Recorded data:
+ + + +

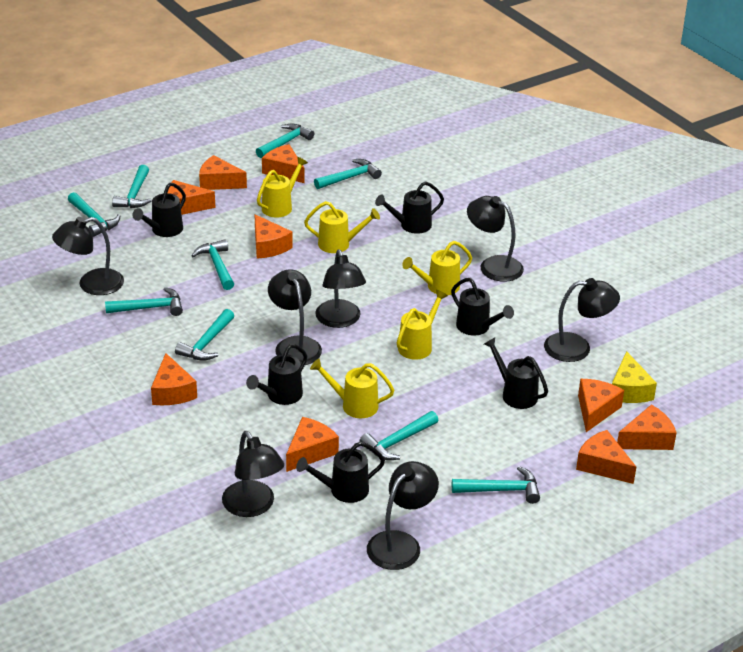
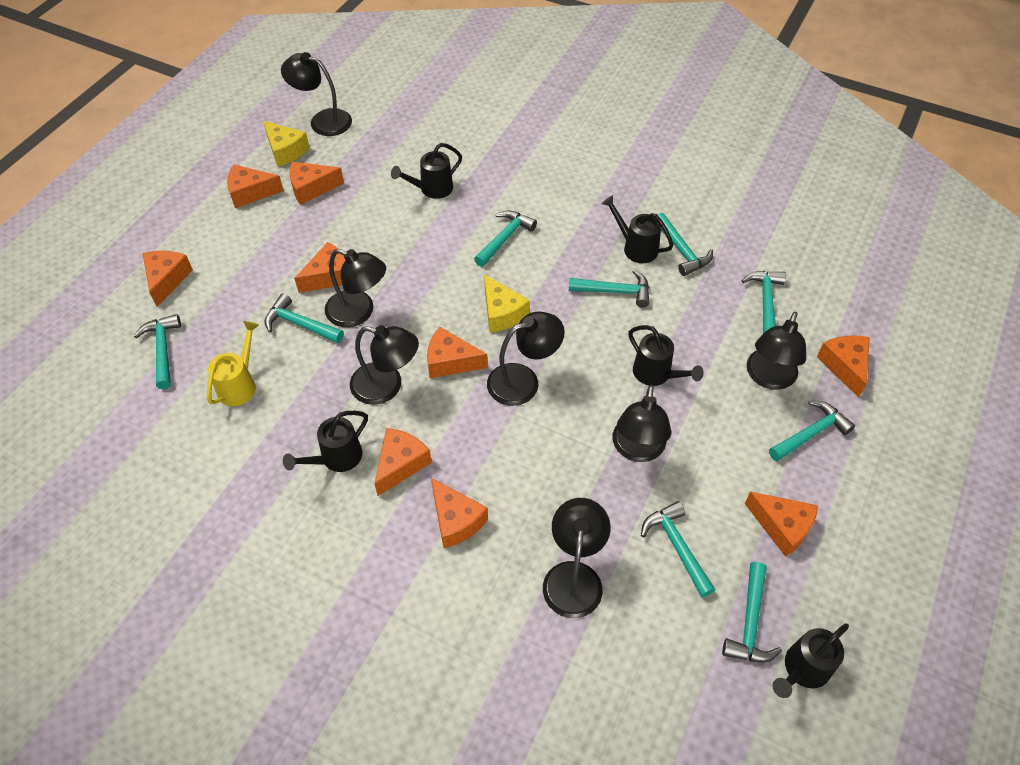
black watering can: 6 -> 5
yellow cheese: 1 -> 2
yellow watering can: 5 -> 1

+ + + +

What the exercise asks: Write out the data above exactly, minus any images.

Solution for this exercise:
black watering can: 6 -> 5
yellow cheese: 1 -> 2
yellow watering can: 5 -> 1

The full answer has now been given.